▶ **What you are asked to do**
Every record below should be printed exactly, except for the pictures.
*** Data in this exercise
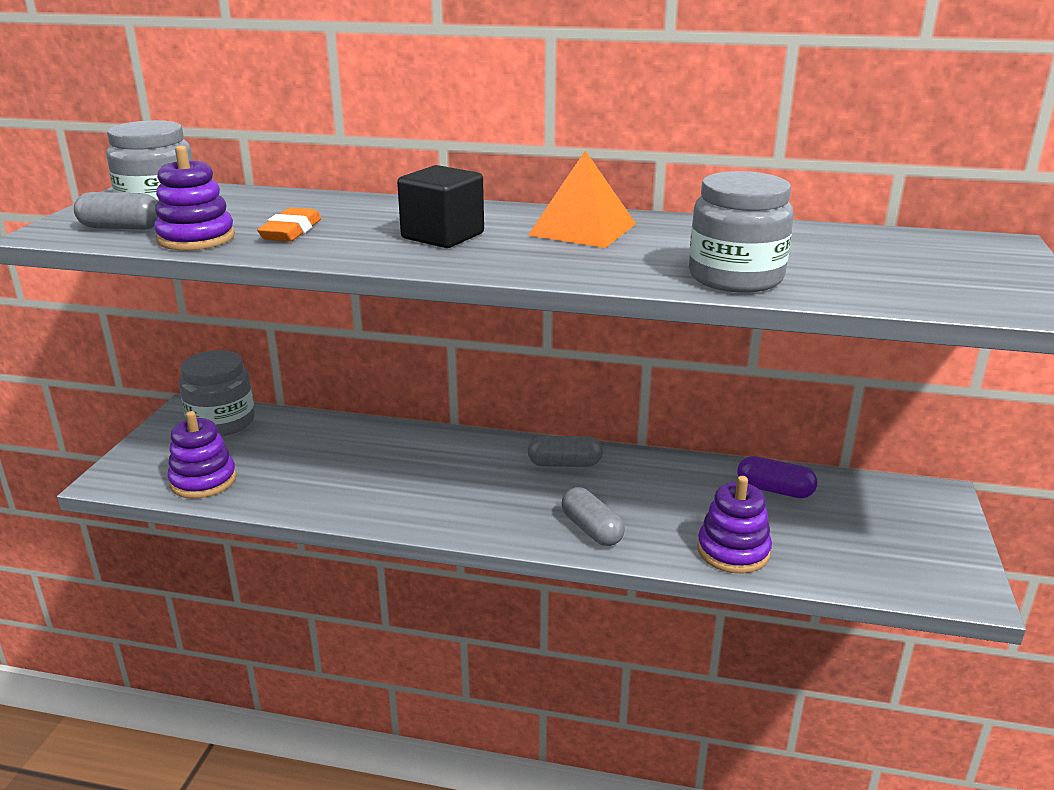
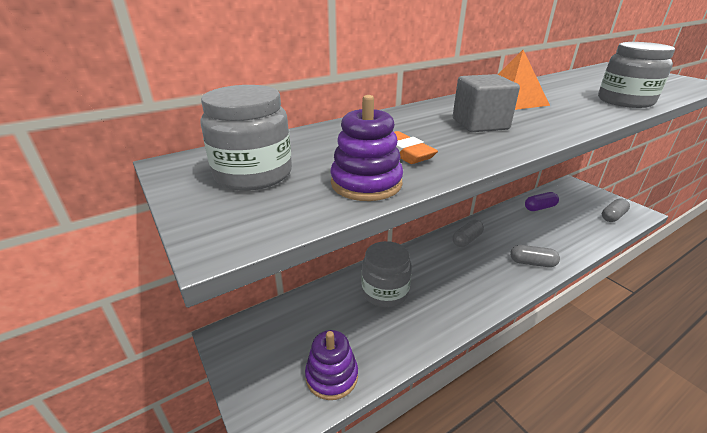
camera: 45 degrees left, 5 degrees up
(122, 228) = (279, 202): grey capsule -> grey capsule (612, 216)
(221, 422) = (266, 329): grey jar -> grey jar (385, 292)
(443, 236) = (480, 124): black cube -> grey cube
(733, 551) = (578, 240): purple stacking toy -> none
******
▶ **Task output**
camera: 45 degrees left, 5 degrees up
(122, 228) = (279, 202): grey capsule -> grey capsule (612, 216)
(221, 422) = (266, 329): grey jar -> grey jar (385, 292)
(443, 236) = (480, 124): black cube -> grey cube
(733, 551) = (578, 240): purple stacking toy -> none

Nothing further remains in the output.